━━ WORKING DATA ━━

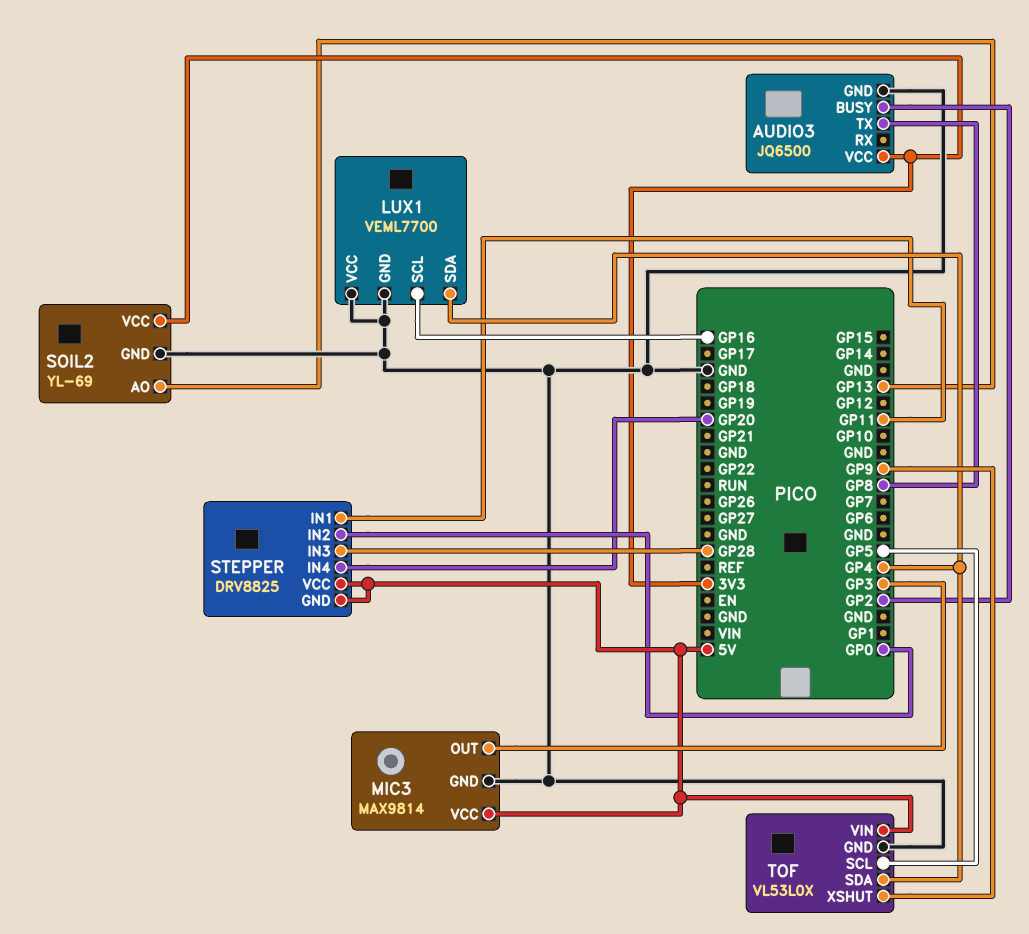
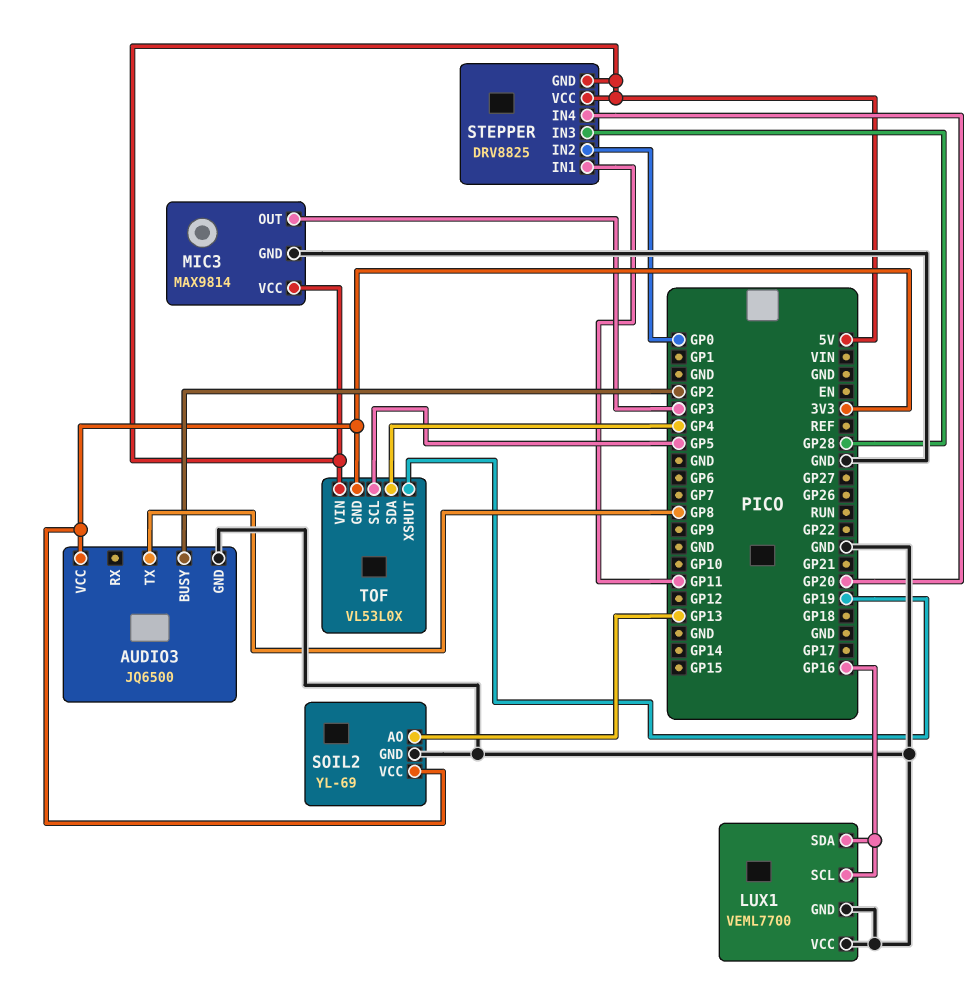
LUX1 pin SDA: GP4 -> GP16
TOF pin GND: GND -> 3V3
TOF pin XSHUT: GP9 -> GP19

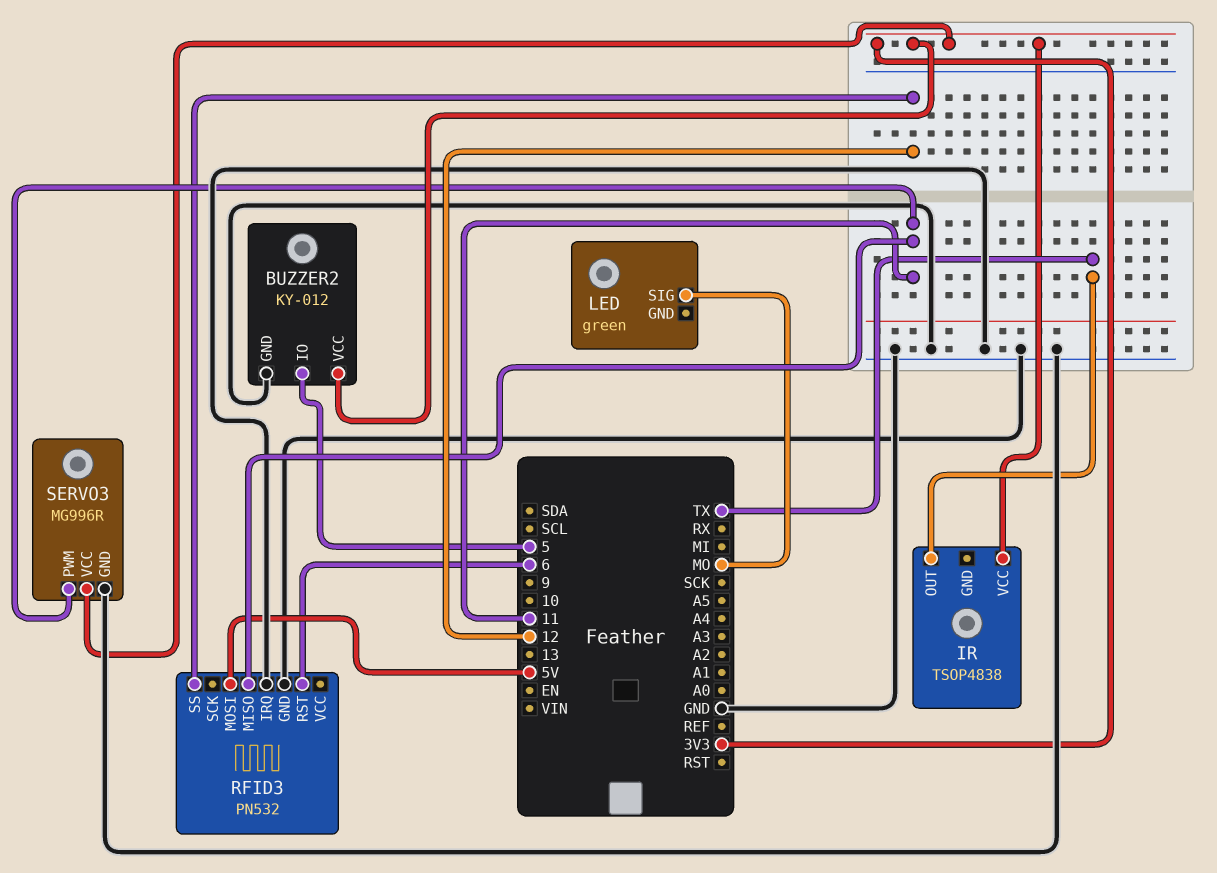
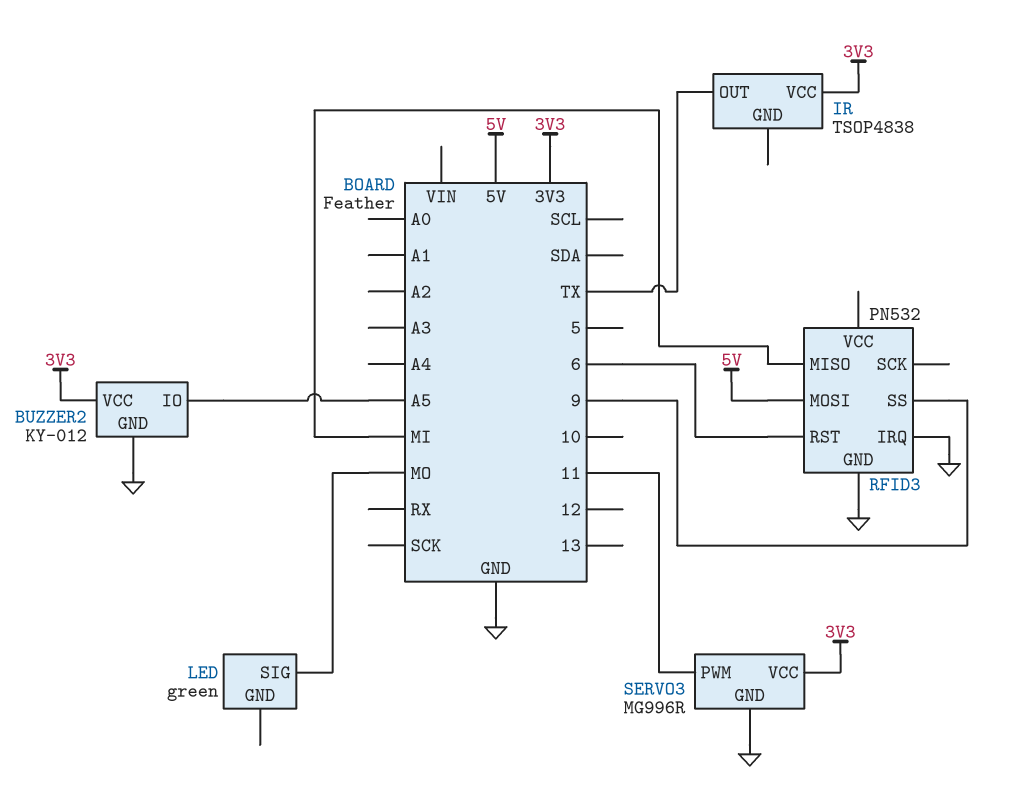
BUZZER2 pin IO: 5 -> A5
RFID3 pin MISO: 11 -> MI
RFID3 pin SS: 12 -> 9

━━━

The reply should repeat the data in full, exactly as given, and contain no pictures.

LUX1 pin SDA: GP4 -> GP16
TOF pin GND: GND -> 3V3
TOF pin XSHUT: GP9 -> GP19

BUZZER2 pin IO: 5 -> A5
RFID3 pin MISO: 11 -> MI
RFID3 pin SS: 12 -> 9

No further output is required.